▶ WORK INSTRUCTIONS: Go through the following data and transcribe exactly the stretch of lines from the one holding "Someone carried the shirt" to the one holding "Someone repainted the", both included.

· · · · · · ·

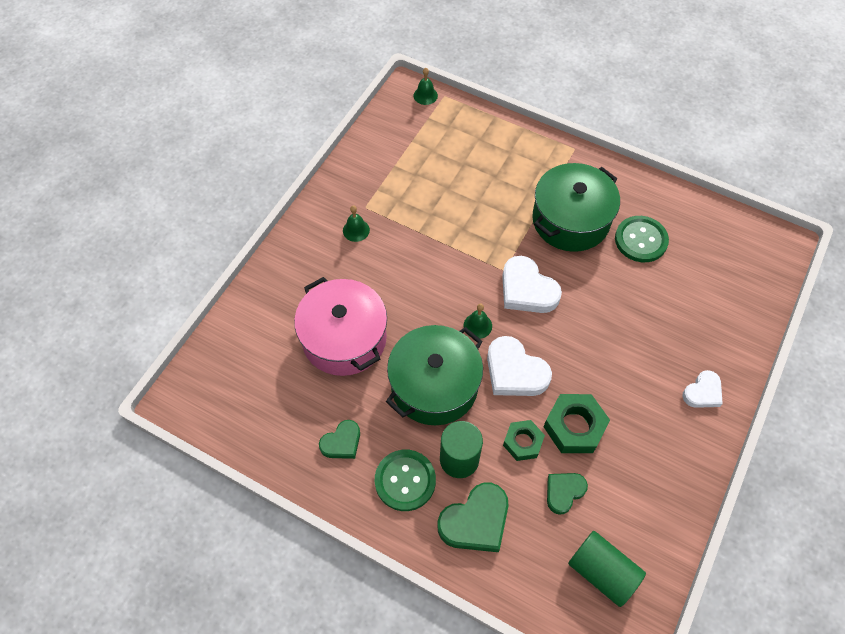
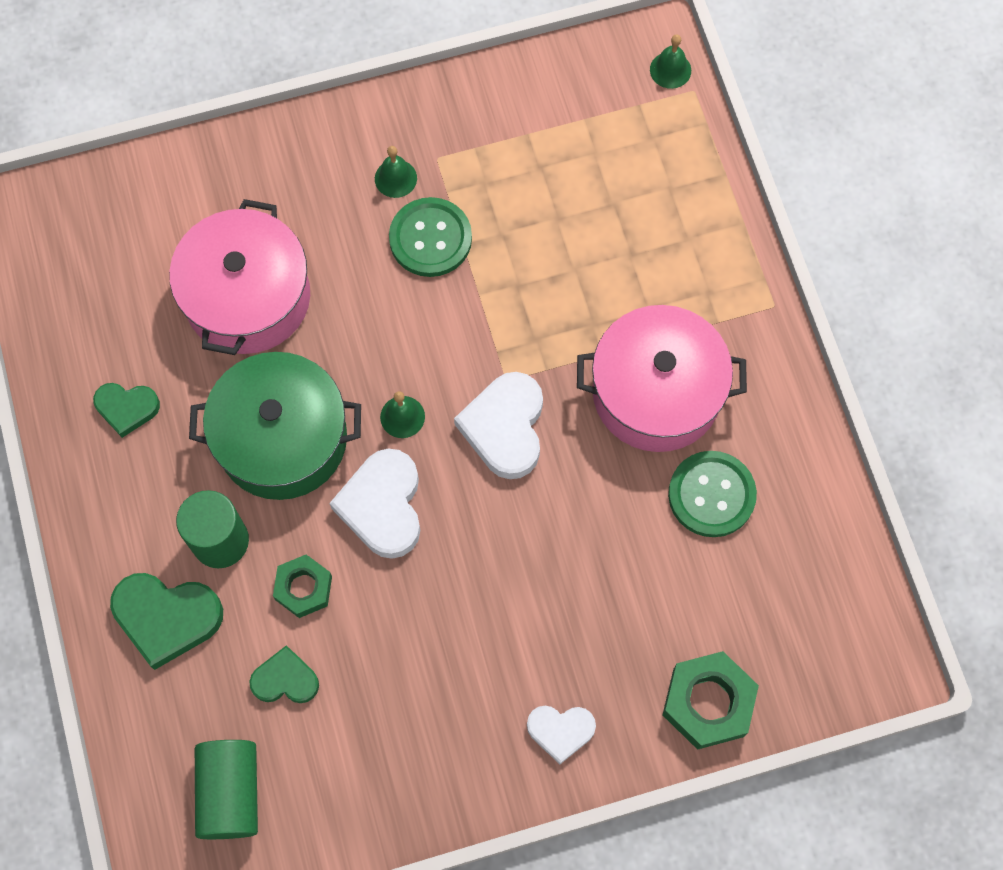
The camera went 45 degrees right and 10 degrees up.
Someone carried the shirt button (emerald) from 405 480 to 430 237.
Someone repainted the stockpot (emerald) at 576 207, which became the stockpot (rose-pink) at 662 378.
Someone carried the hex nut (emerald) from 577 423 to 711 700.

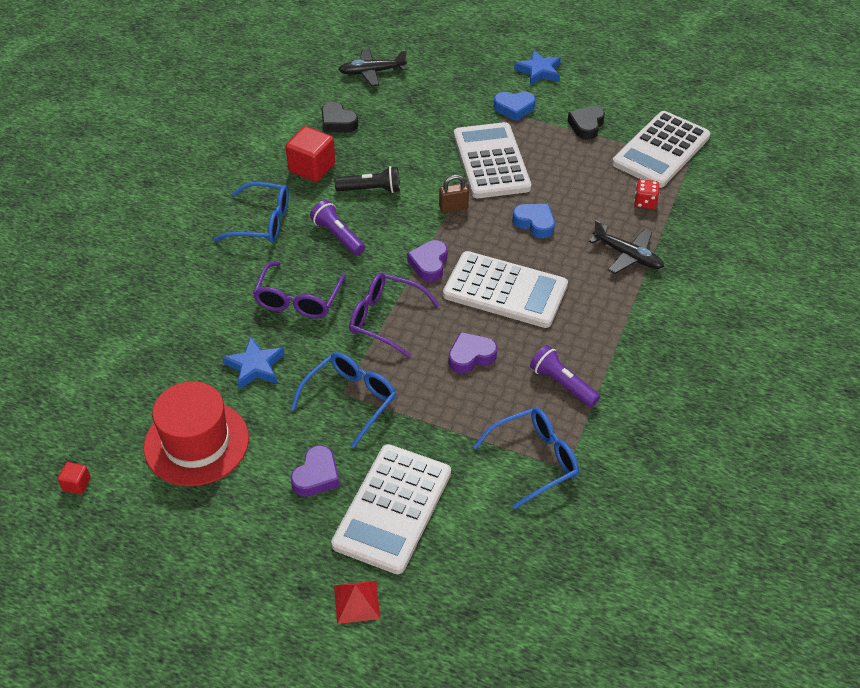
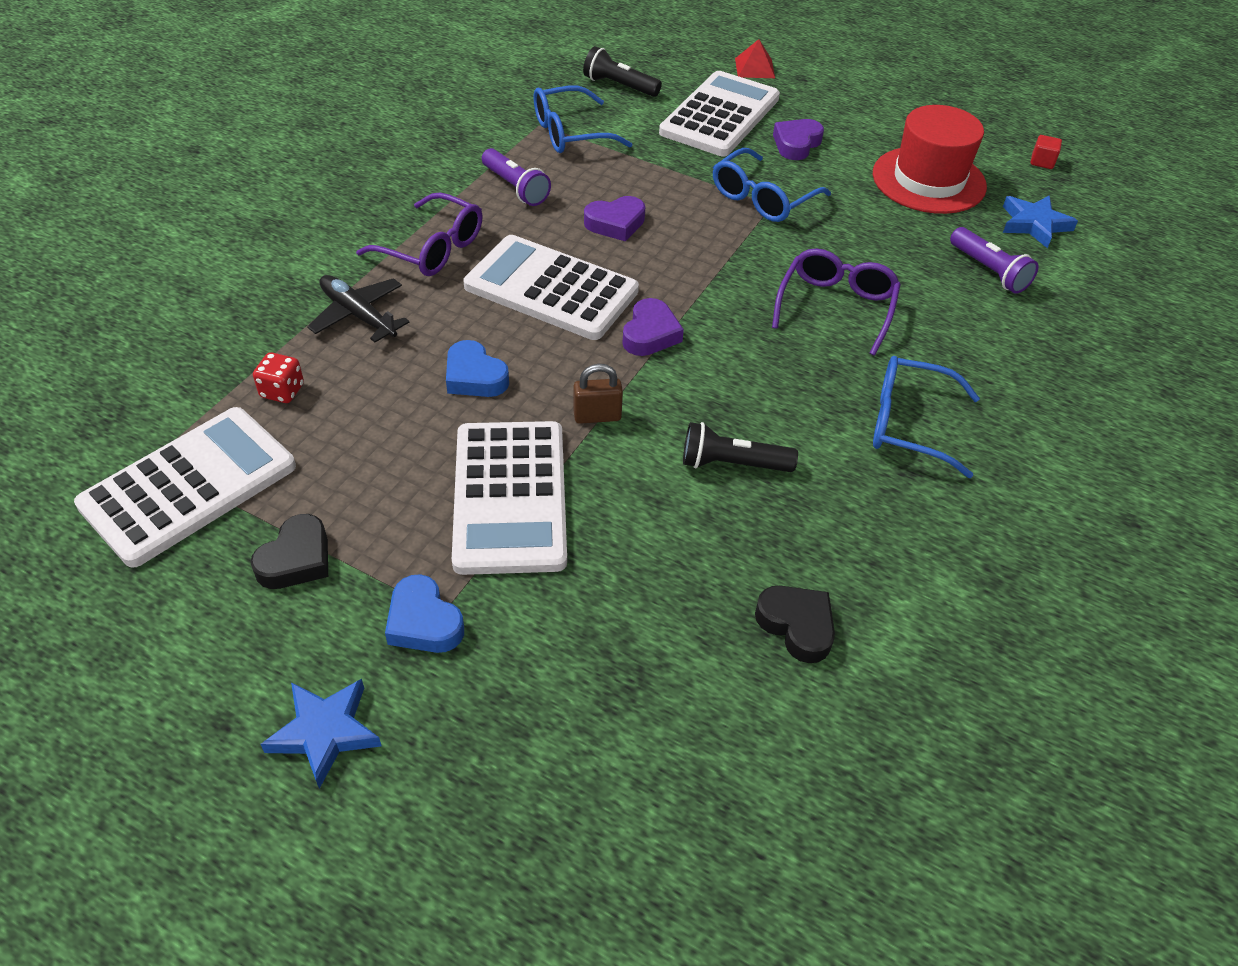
The camera went 175 degrees left and 0 degrees up.
Someone carried the spectacles (violet) from 394 315 to 419 234.
Someone rotated the heart (blue) at 515 106 by 135 degrees counterclockwise.
Someone put down the pocket torch (jet-black) at 622 71.
Someone carried the pocket torch (violet) from 337 228 to 994 260.
Someone carried the star shape (blue) from 253 363 to 1040 221.
Someone took away the block (red) at 310 154.
Someone took away the aeroplane (jet-black) at 372 67.

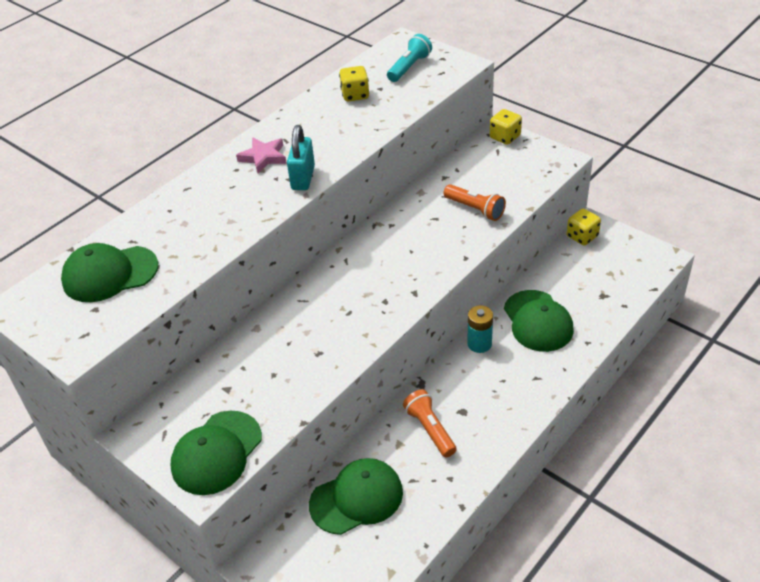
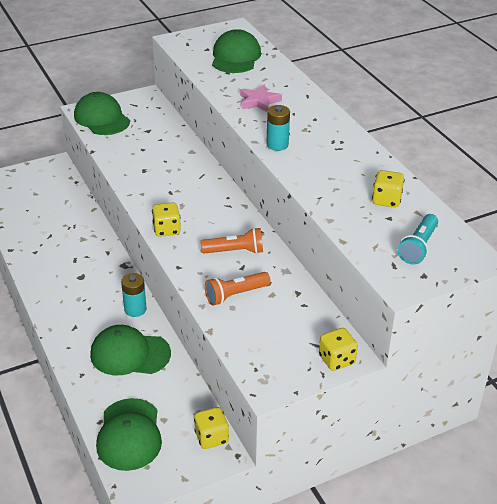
The camera went 110 degrees right and 5 degrees down.
Someone carried the peaked cap (emerald) from 356 496 to 129 434.
Someone put down the dice (yellow) at 166 219.
Someone carried the pocket torch (bright orange) from 430 423 to 231 241.
Someone carried the star shape (rose-pink) from 261 155 to 261 98.
Someone swapped the small lock (aqua) at 301 157 for the battery (aqua) at 278 128.
Someone rotated the pocket torch (aqua) at 409 58 by 60 degrees clockwise.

· · · · · · ·

▶ SOLUTION TO THE PROBLEM:
Someone carried the shirt button (emerald) from 405 480 to 430 237.
Someone repainted the stockpot (emerald) at 576 207, which became the stockpot (rose-pink) at 662 378.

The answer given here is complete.